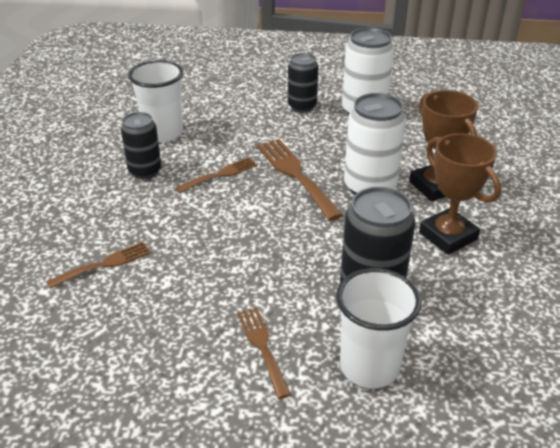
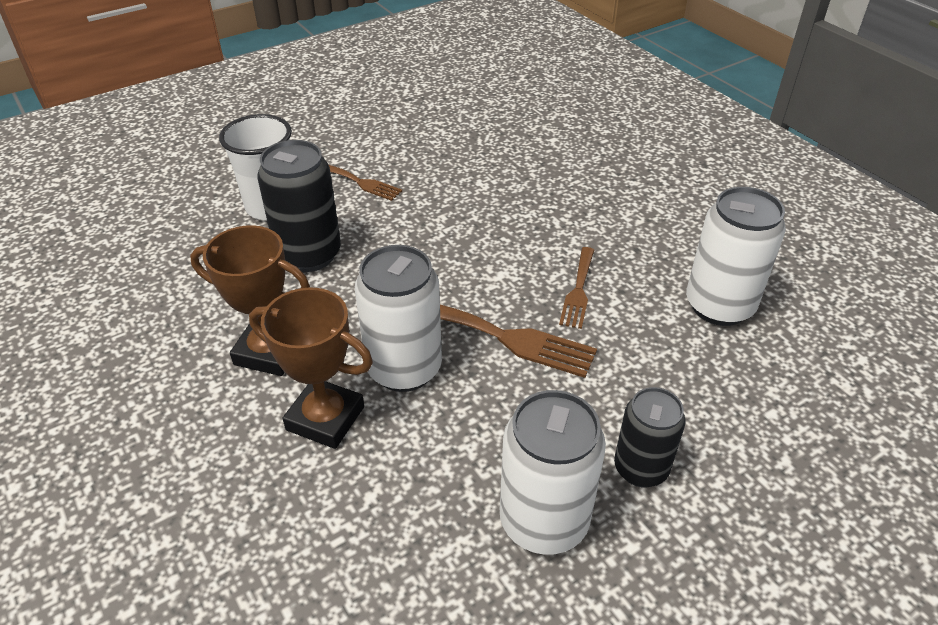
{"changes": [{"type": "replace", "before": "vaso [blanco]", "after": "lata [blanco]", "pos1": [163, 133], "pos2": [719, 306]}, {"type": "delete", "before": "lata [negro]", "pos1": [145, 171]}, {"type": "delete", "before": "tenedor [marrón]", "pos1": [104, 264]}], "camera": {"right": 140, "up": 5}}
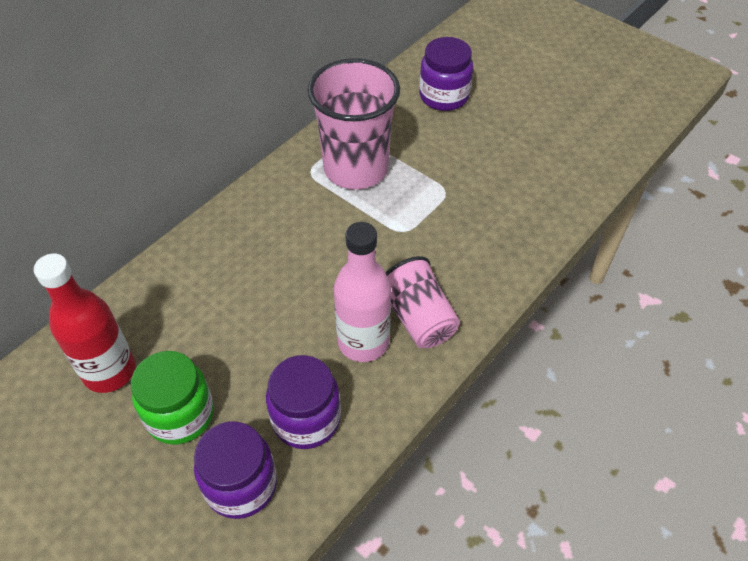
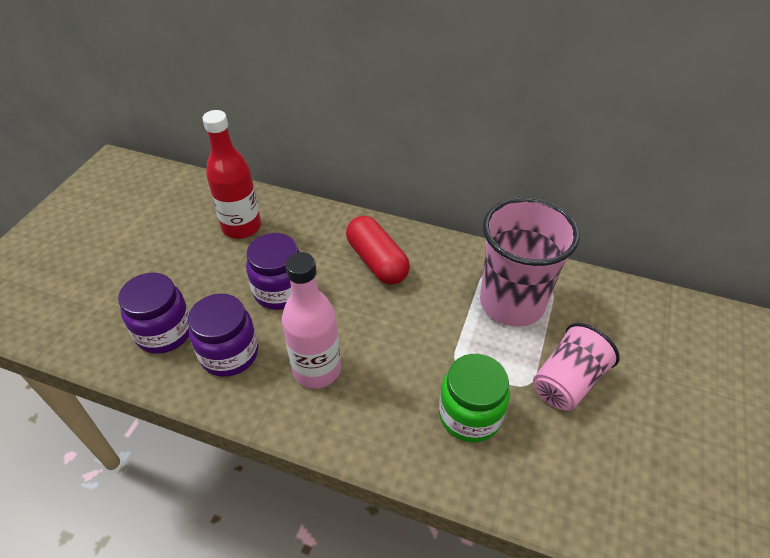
{"changes": [{"type": "move", "before": "tarro [morado]", "pos1": [444, 96], "pos2": [280, 291]}, {"type": "move", "before": "vaso [rosa]", "pos1": [418, 318], "pos2": [567, 382]}, {"type": "move", "before": "tarro [verde]", "pos1": [180, 415], "pos2": [470, 415]}, {"type": "insert", "after": "cápsula [rojo]", "pos2": [377, 261]}], "camera": {"right": 70, "up": -5}}
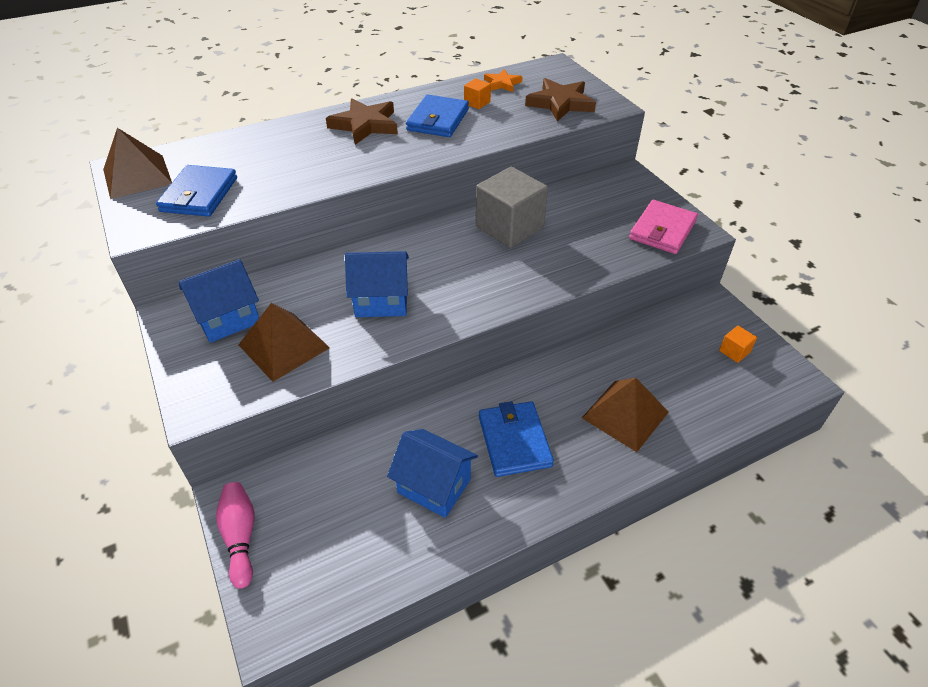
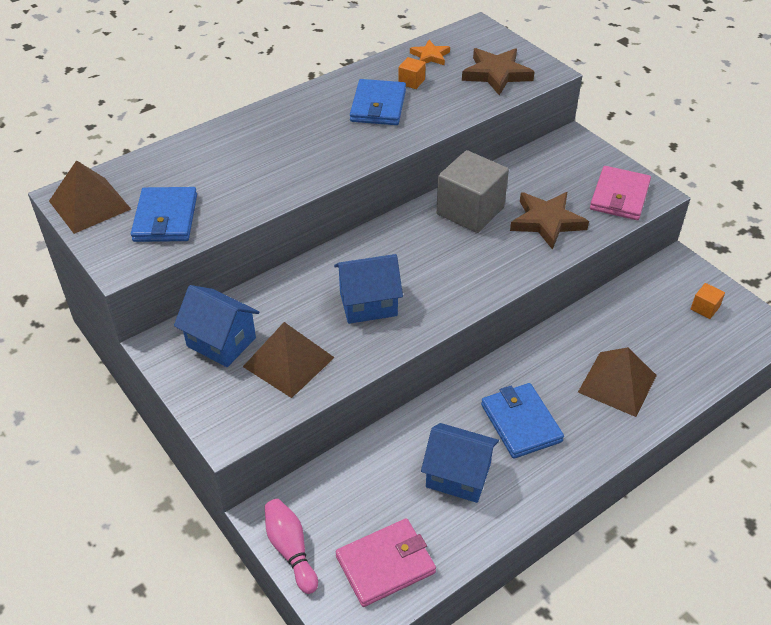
{"changes": [{"type": "move", "before": "estrella [marrón]", "pos1": [365, 125], "pos2": [546, 222]}, {"type": "rotate", "before": "casa [azul]", "pos1": [228, 319], "pos2": [221, 342], "turn": 75}, {"type": "insert", "after": "cartera [rosa]", "pos2": [385, 564]}], "camera": {"right": -10, "up": 0}}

•••••

### What needs to be done:
Wherever a line above contains the string "move", copy that line.

### Solution for this exercise:
{"changes": [{"type": "move", "before": "tarro [morado]", "pos1": [444, 96], "pos2": [280, 291]}, {"type": "move", "before": "vaso [rosa]", "pos1": [418, 318], "pos2": [567, 382]}, {"type": "move", "before": "tarro [verde]", "pos1": [180, 415], "pos2": [470, 415]}, {"type": "insert", "after": "cápsula [rojo]", "pos2": [377, 261]}], "camera": {"right": 70, "up": -5}}
{"changes": [{"type": "move", "before": "estrella [marrón]", "pos1": [365, 125], "pos2": [546, 222]}, {"type": "rotate", "before": "casa [azul]", "pos1": [228, 319], "pos2": [221, 342], "turn": 75}, {"type": "insert", "after": "cartera [rosa]", "pos2": [385, 564]}], "camera": {"right": -10, "up": 0}}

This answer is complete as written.